::: Data shown :::

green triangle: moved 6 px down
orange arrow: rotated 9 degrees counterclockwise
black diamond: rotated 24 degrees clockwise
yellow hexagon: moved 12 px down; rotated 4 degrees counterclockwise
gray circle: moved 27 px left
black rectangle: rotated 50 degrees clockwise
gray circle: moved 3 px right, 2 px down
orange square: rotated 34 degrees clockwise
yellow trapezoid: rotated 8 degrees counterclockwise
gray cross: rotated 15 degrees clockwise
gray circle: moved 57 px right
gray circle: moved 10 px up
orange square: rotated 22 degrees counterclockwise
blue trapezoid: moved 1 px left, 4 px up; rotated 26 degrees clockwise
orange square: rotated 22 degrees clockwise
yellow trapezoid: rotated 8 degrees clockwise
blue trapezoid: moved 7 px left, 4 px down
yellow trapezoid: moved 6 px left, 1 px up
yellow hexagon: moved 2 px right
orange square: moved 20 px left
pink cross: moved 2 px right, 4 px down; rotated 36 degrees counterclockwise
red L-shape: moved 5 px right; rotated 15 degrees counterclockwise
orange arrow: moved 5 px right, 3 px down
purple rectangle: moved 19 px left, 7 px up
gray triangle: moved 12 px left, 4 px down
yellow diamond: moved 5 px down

:::
::: Data shown :::

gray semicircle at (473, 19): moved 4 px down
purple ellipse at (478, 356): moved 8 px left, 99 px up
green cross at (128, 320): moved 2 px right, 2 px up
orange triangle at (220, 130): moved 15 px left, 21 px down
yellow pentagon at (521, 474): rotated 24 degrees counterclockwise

:::
::: Data shown :::

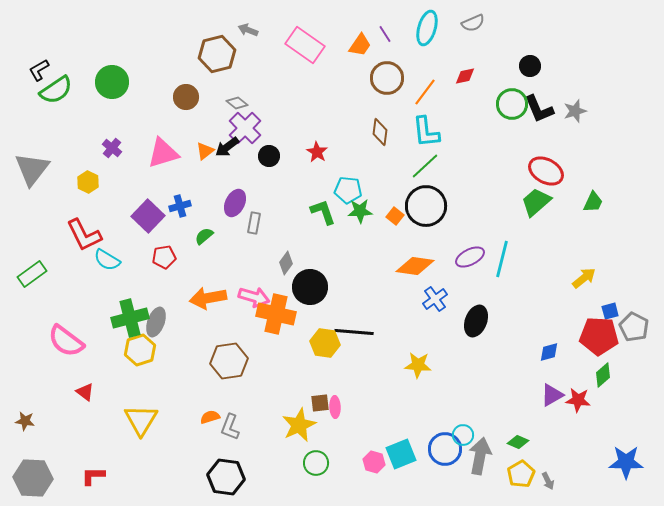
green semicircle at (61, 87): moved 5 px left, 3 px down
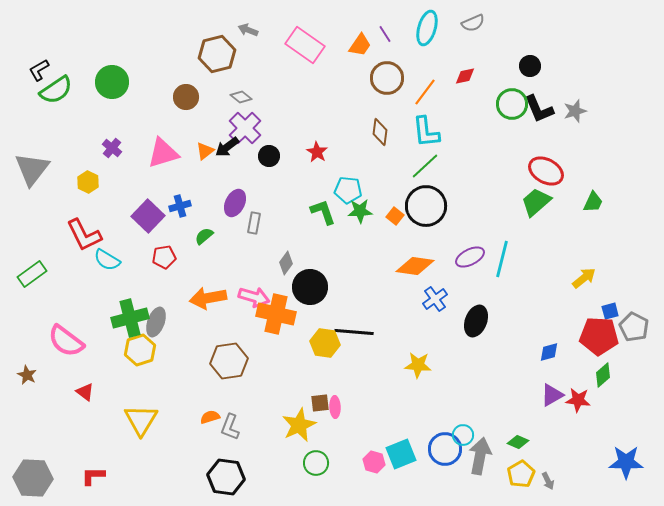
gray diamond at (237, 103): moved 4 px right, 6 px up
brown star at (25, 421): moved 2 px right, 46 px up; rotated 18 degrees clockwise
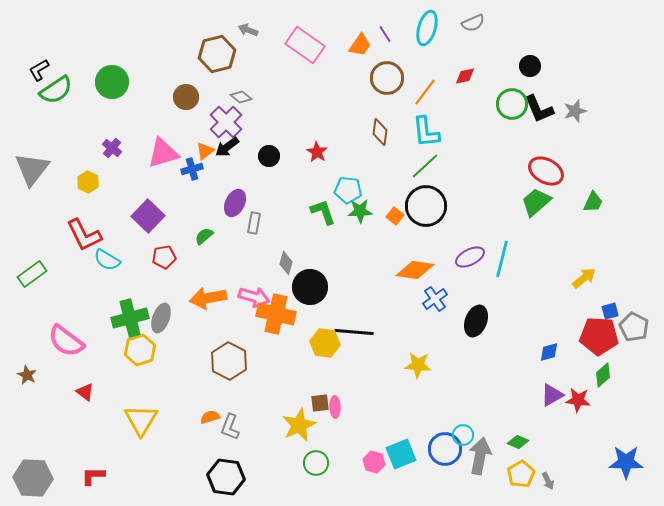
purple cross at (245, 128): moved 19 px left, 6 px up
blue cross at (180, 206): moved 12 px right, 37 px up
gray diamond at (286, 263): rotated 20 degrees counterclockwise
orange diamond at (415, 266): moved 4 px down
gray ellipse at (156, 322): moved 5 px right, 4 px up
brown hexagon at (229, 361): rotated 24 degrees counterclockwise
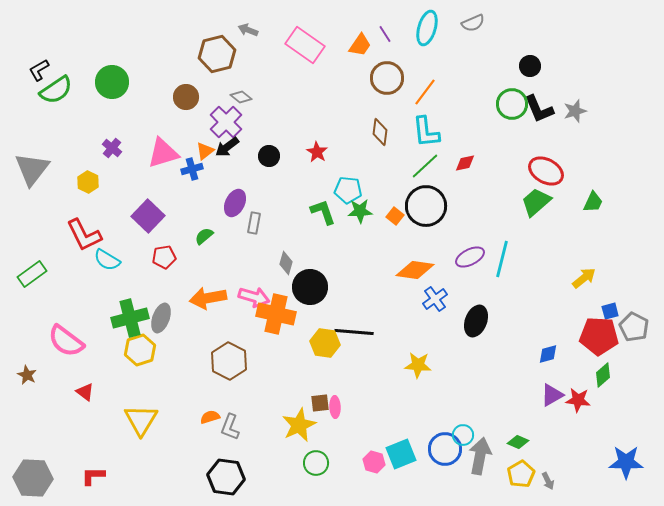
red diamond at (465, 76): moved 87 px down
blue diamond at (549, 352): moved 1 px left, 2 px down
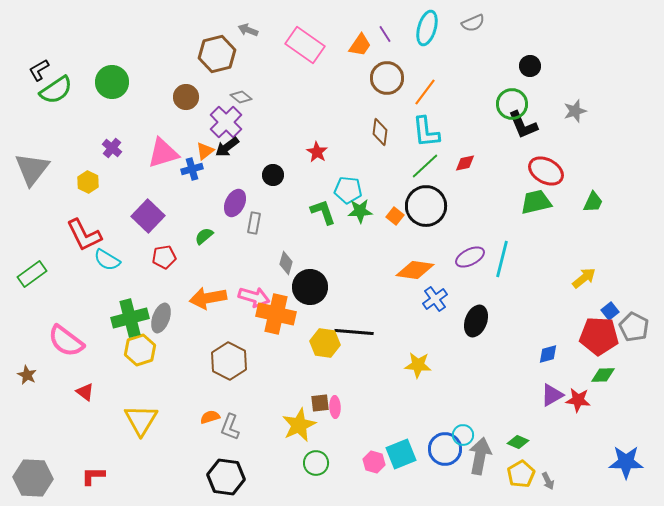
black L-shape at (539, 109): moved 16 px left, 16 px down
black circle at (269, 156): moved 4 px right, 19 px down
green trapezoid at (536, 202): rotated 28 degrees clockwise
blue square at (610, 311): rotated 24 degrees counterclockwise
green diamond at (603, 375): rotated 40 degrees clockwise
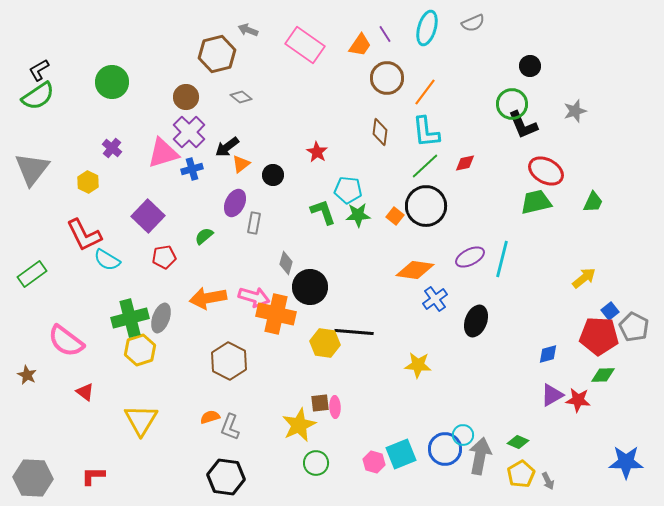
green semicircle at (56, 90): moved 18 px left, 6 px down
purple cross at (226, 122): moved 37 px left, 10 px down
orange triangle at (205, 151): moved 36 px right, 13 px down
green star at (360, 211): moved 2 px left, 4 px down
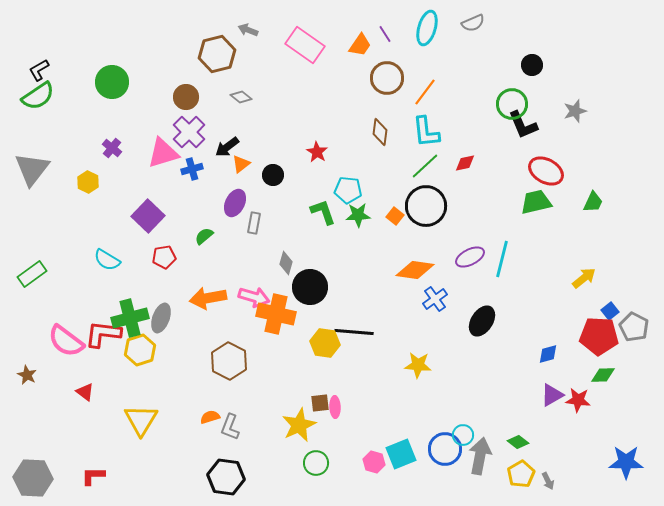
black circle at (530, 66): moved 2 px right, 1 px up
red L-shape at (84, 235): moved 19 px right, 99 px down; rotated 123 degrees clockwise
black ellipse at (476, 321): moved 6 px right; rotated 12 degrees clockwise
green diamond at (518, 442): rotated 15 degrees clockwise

:::

# Task requirements
Update the lines of the records starting at the line that contains "red diamond at (465, 76): moved 87 px down" and ending at the line that contains "green diamond at (518, 442): rotated", replacing "ellipse" with "oval" and leaving everything else unchanged. Return only those lines, omitting the pictures.

# Answer to the exercise
red diamond at (465, 76): moved 87 px down
blue diamond at (549, 352): moved 1 px left, 2 px down
black L-shape at (539, 109): moved 16 px left, 16 px down
black circle at (269, 156): moved 4 px right, 19 px down
green trapezoid at (536, 202): rotated 28 degrees clockwise
blue square at (610, 311): rotated 24 degrees counterclockwise
green diamond at (603, 375): rotated 40 degrees clockwise
green semicircle at (56, 90): moved 18 px left, 6 px down
purple cross at (226, 122): moved 37 px left, 10 px down
orange triangle at (205, 151): moved 36 px right, 13 px down
green star at (360, 211): moved 2 px left, 4 px down
black circle at (530, 66): moved 2 px right, 1 px up
red L-shape at (84, 235): moved 19 px right, 99 px down; rotated 123 degrees clockwise
black oval at (476, 321): moved 6 px right; rotated 12 degrees clockwise
green diamond at (518, 442): rotated 15 degrees clockwise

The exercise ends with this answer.